> _WORK INSTRUCTIONS_
Please report every line in the entries that contains the string "plate".

Before-and-after object listings:
++++++++
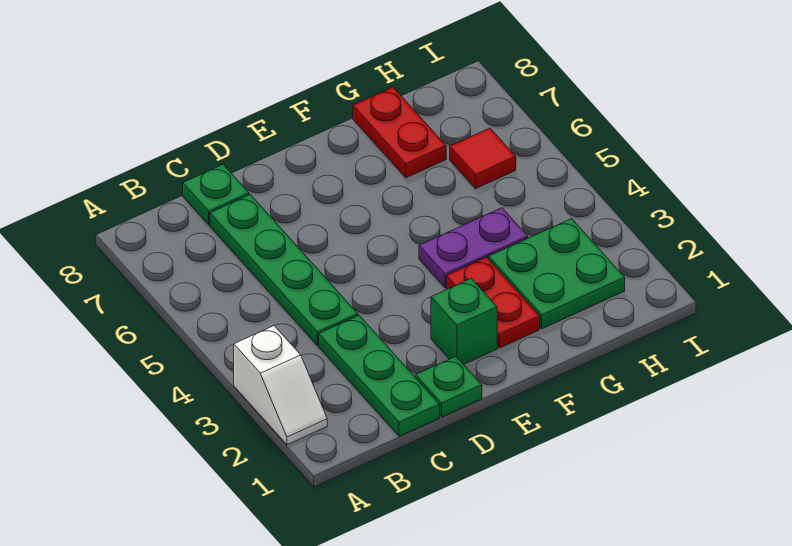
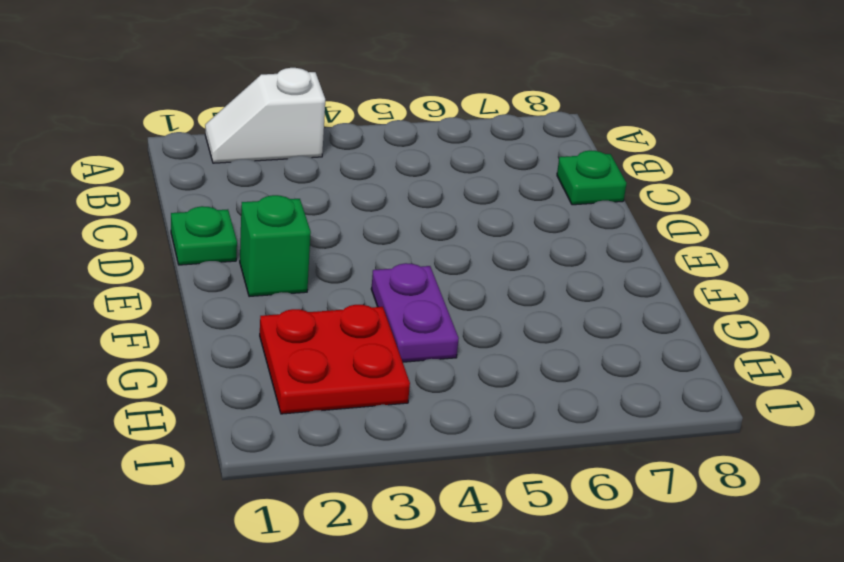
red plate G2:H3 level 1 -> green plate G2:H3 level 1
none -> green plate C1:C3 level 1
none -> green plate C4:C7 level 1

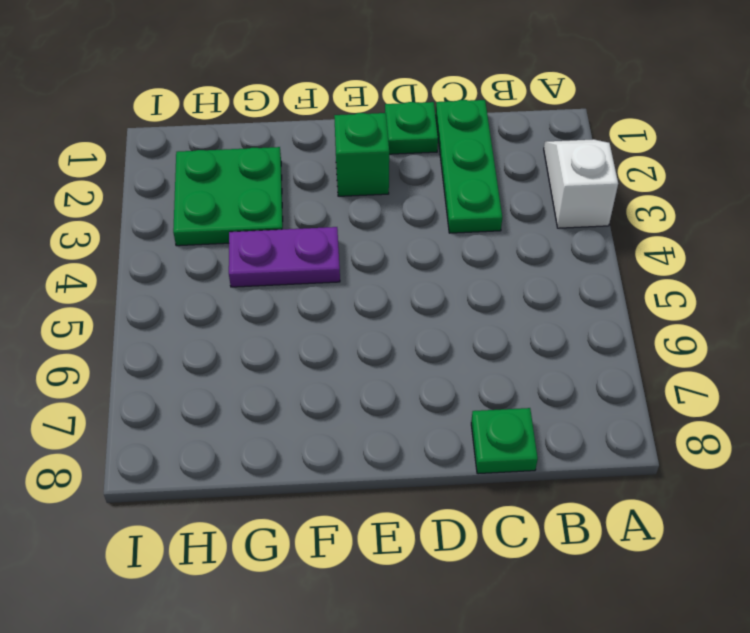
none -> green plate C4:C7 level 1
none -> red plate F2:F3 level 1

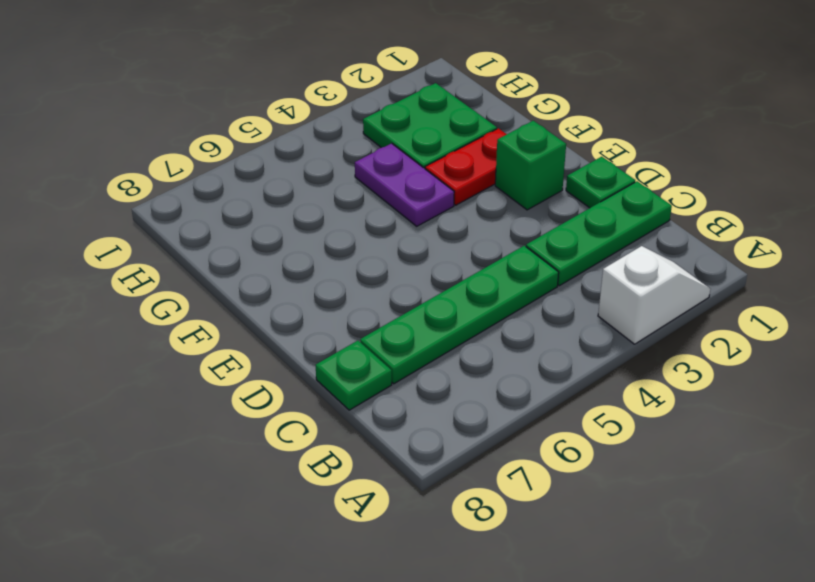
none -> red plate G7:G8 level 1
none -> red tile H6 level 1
++++++++
> _TASK RESULT_
red plate G2:H3 level 1 -> green plate G2:H3 level 1
none -> green plate C1:C3 level 1
none -> green plate C4:C7 level 1
none -> green plate C4:C7 level 1
none -> red plate F2:F3 level 1
none -> red plate G7:G8 level 1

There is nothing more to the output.